* **What is expected**
Reproduce exactly, and only, the lines below from the one containing "dental chair: (226, 242) -> (163, 91), moved" through the one containing "door: (279, 256) -> (152, 65), swing flipped".

* **Records for the exercise**
------------------------------------
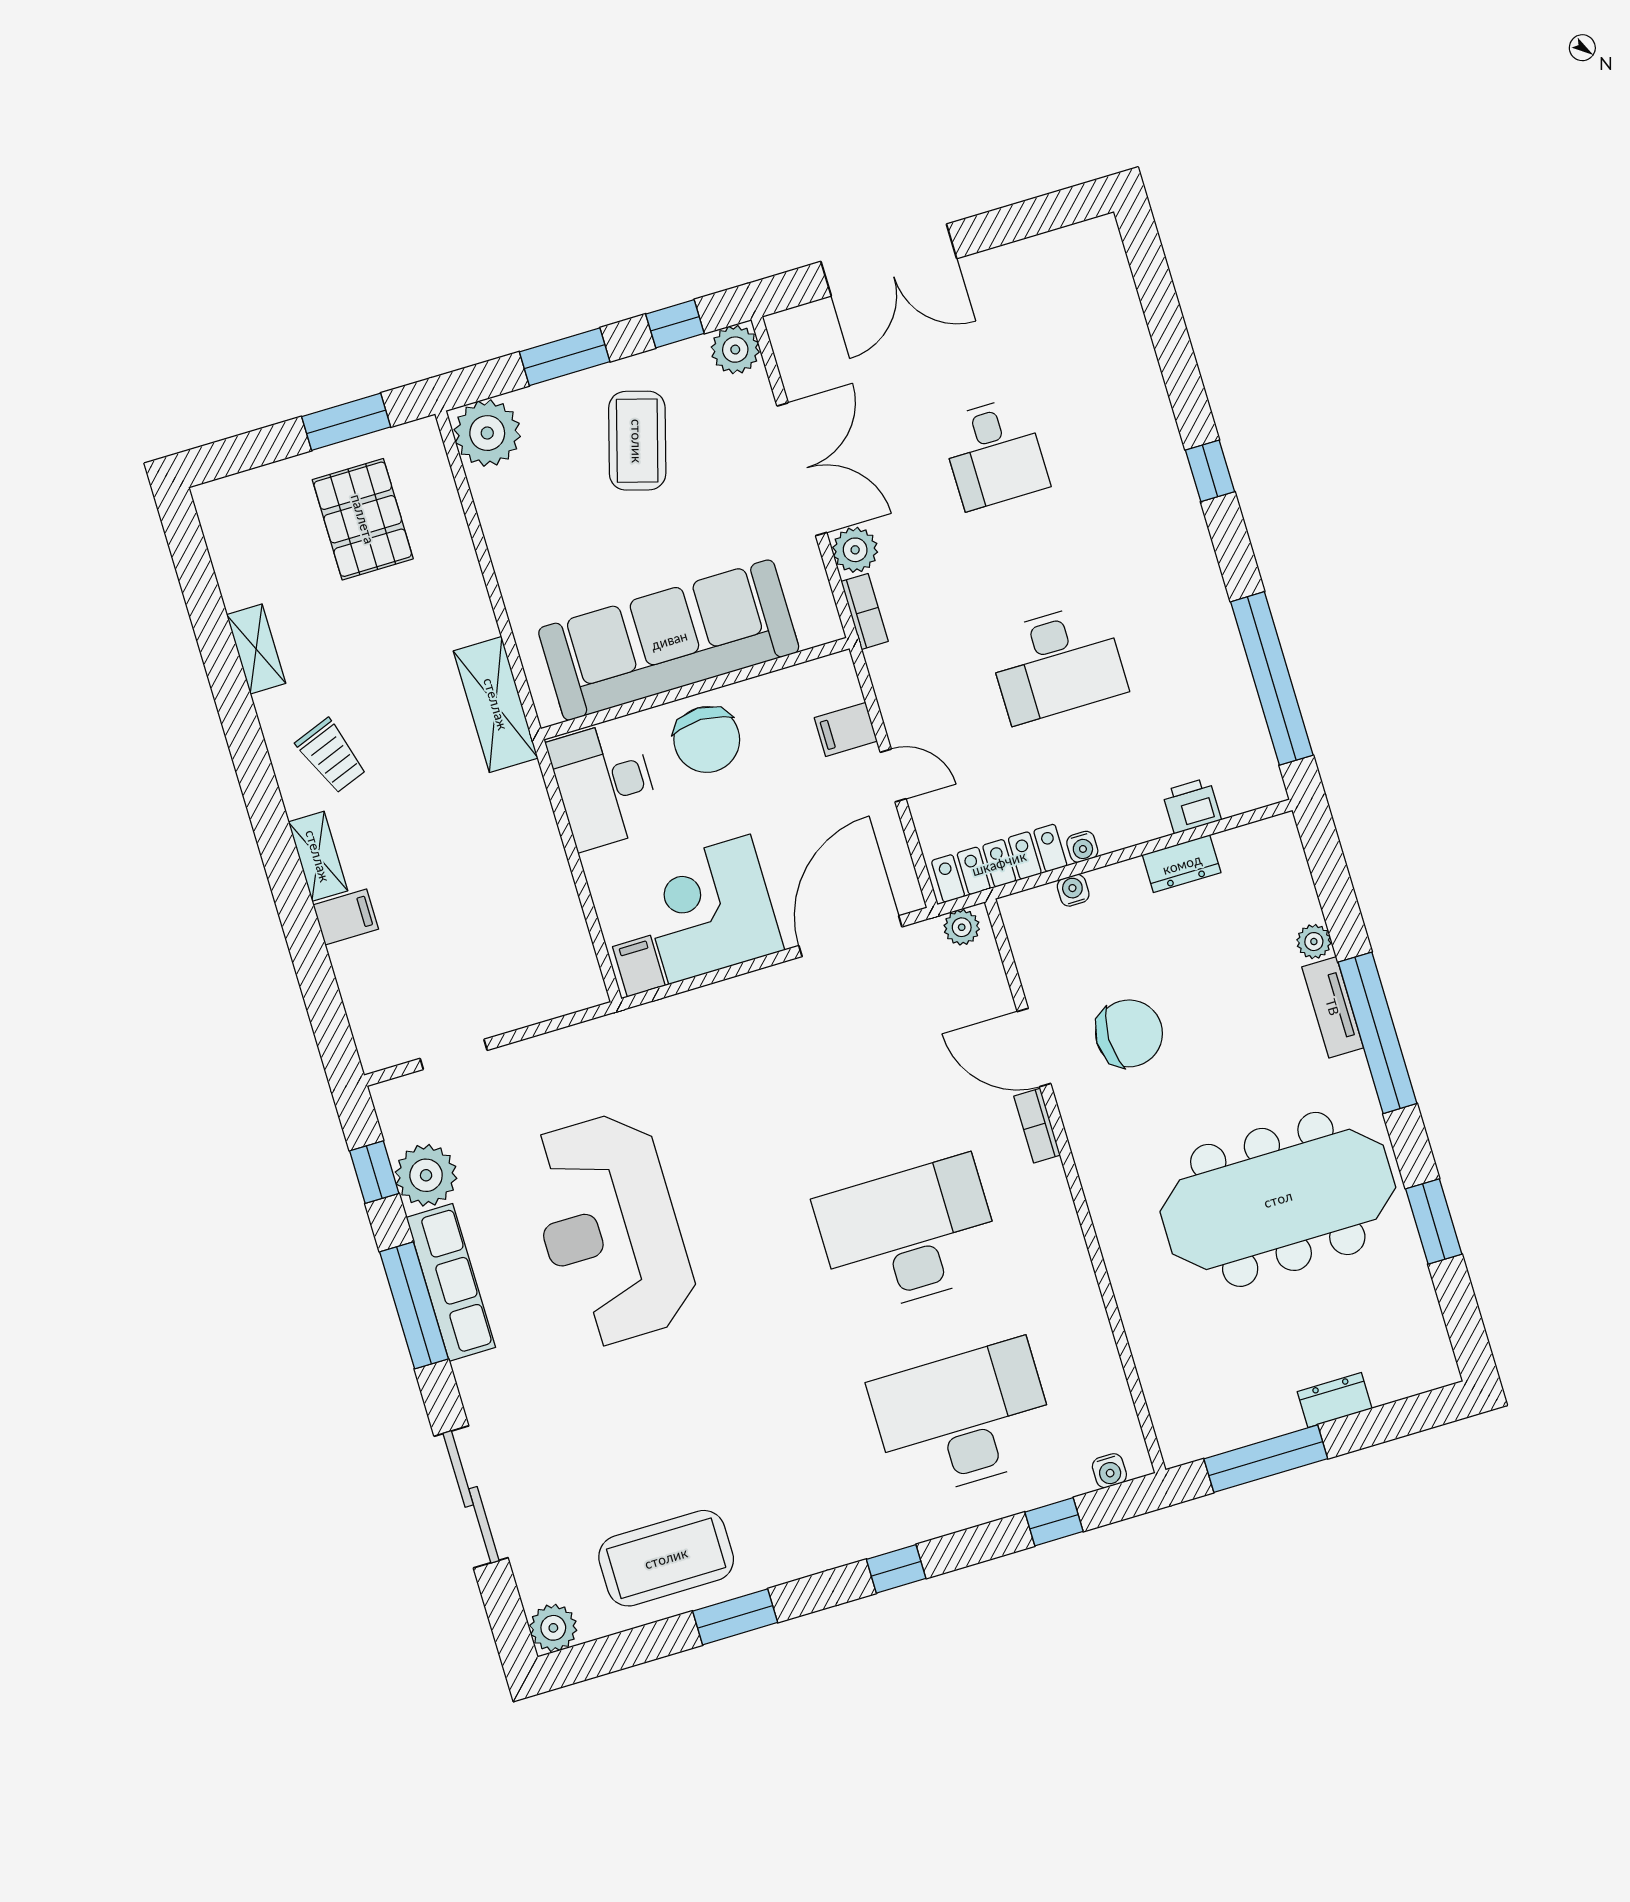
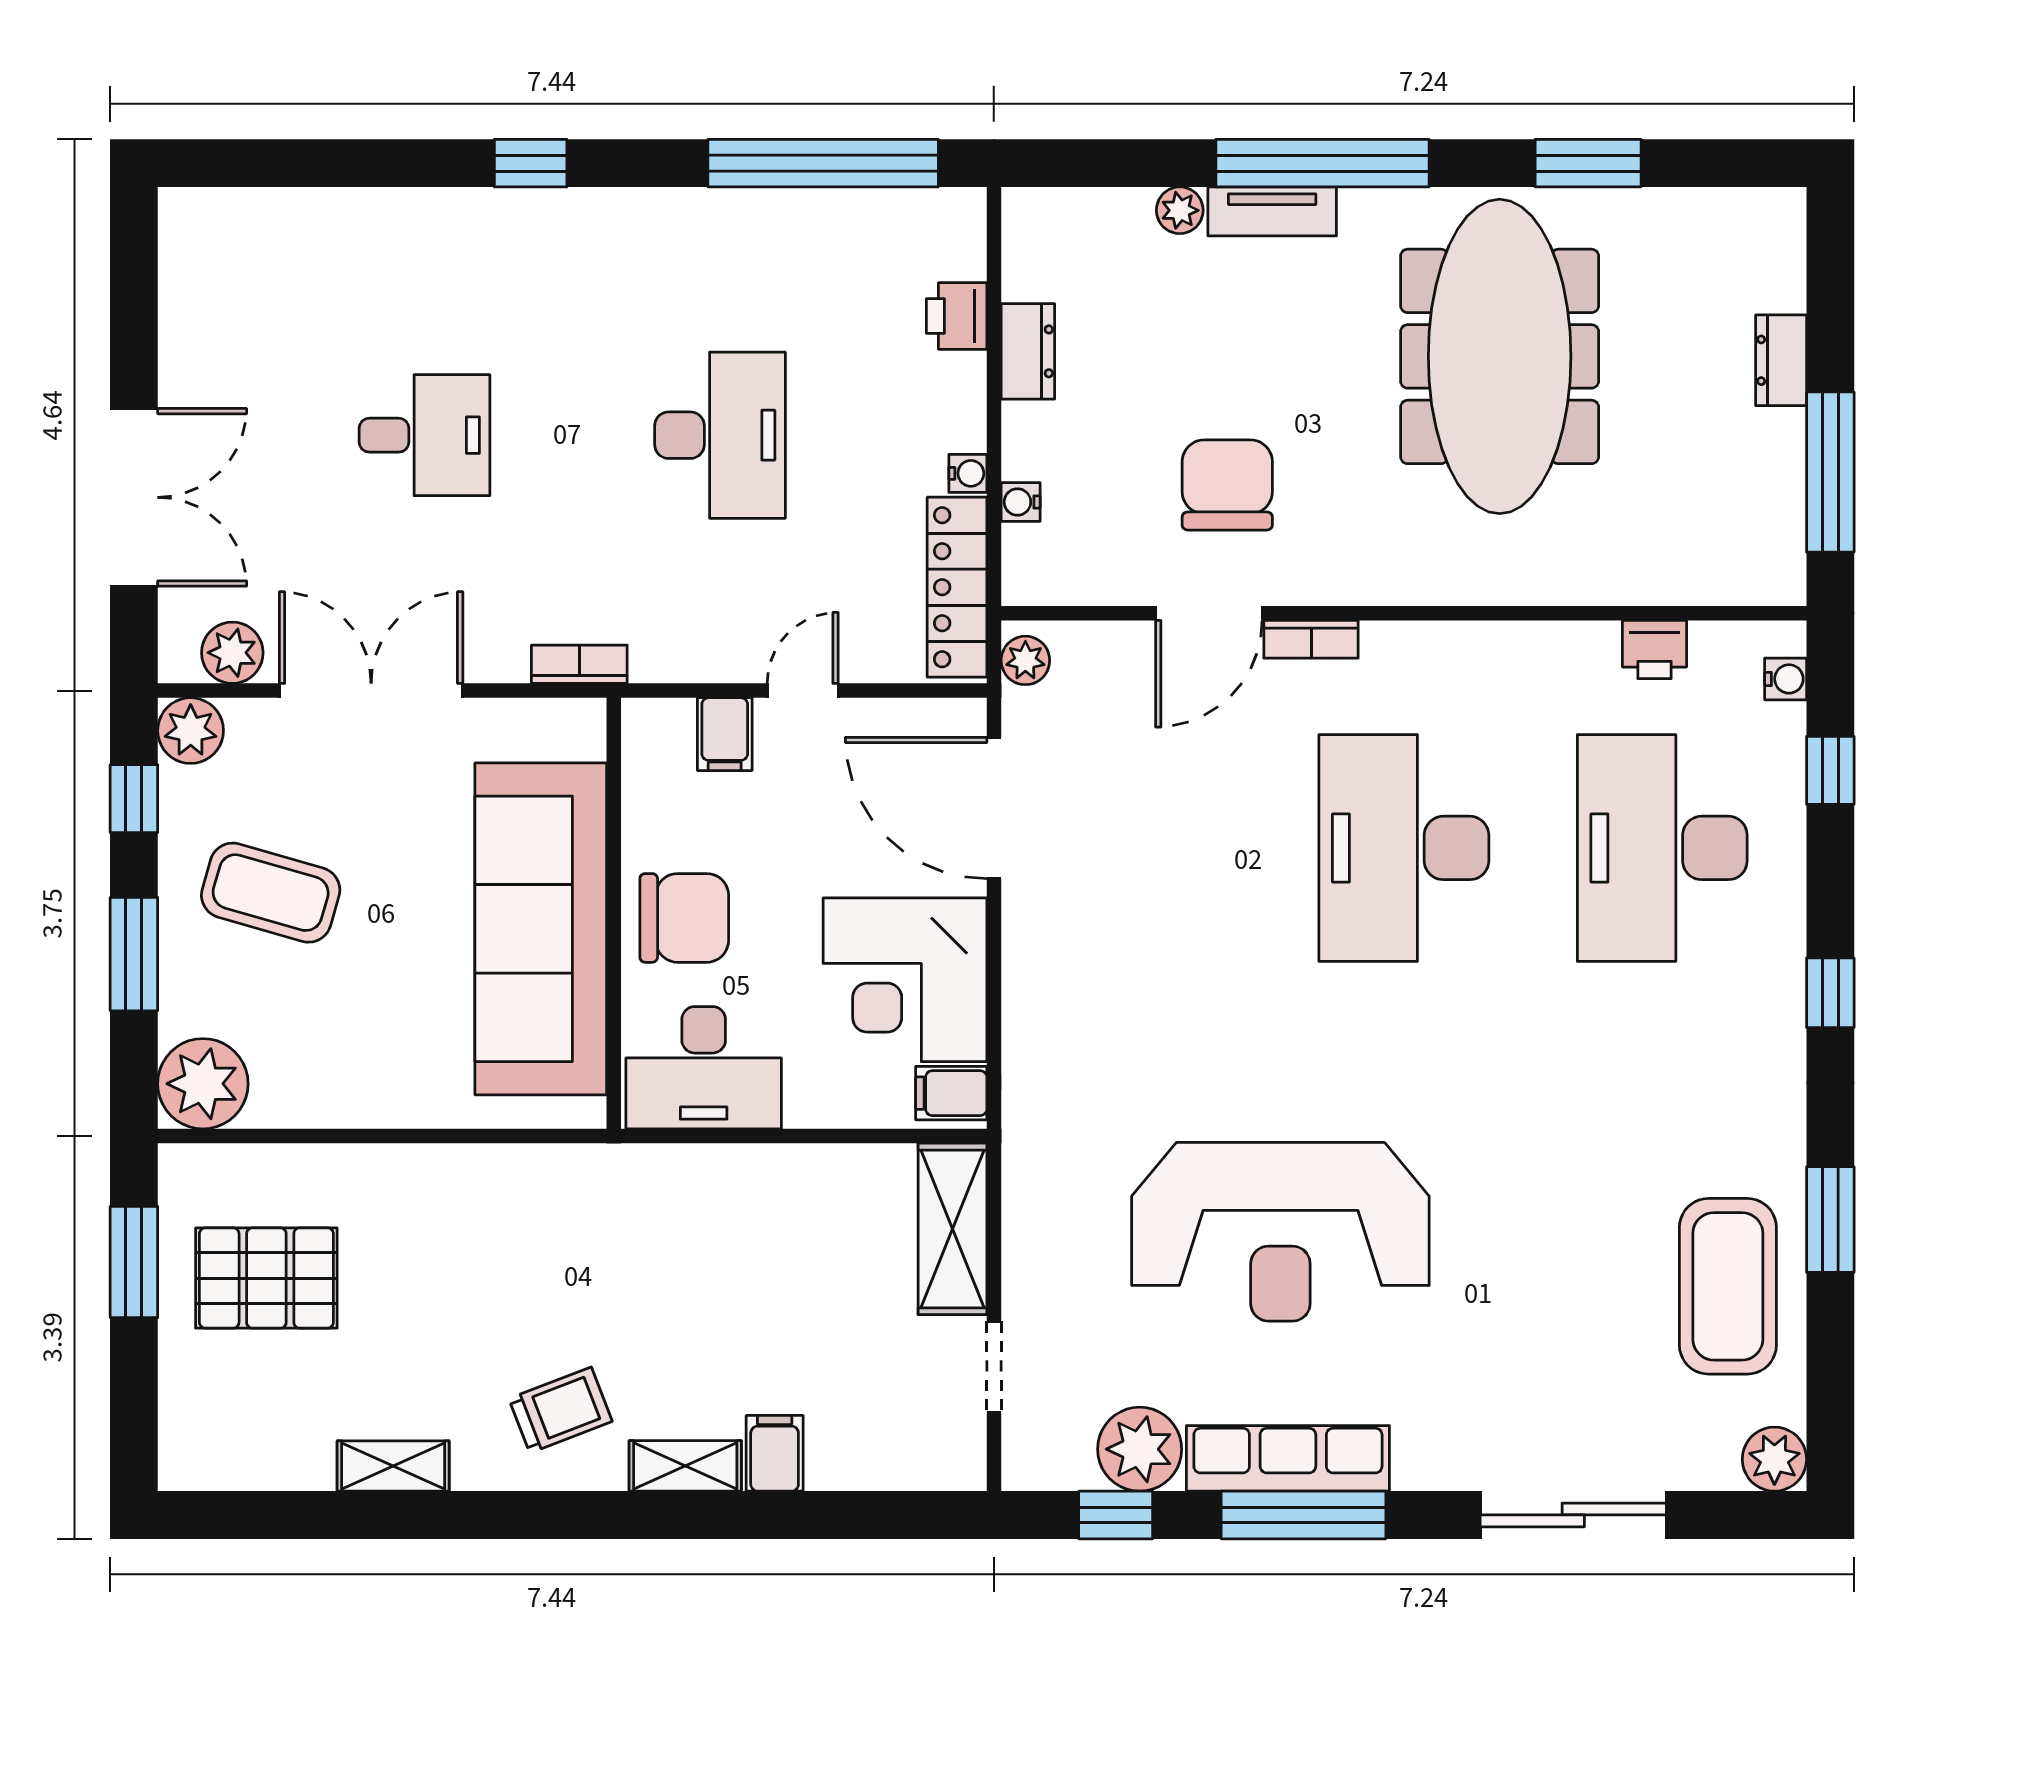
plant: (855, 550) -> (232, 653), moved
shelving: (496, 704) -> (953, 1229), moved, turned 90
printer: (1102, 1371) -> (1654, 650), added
------------------------------------
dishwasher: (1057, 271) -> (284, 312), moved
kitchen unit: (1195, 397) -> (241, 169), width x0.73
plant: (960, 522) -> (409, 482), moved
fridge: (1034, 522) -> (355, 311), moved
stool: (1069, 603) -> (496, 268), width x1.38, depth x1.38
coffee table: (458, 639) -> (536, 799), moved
------------------------------------
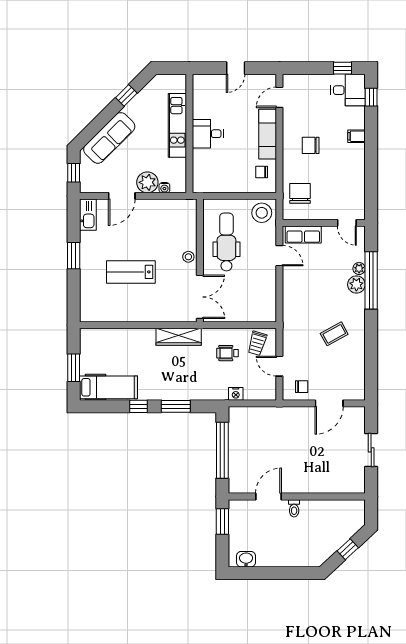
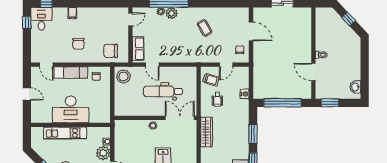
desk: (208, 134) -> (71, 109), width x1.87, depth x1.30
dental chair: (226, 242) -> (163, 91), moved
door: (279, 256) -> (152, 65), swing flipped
------------------------------------
* **Task result**
dental chair: (226, 242) -> (163, 91), moved
door: (279, 256) -> (152, 65), swing flipped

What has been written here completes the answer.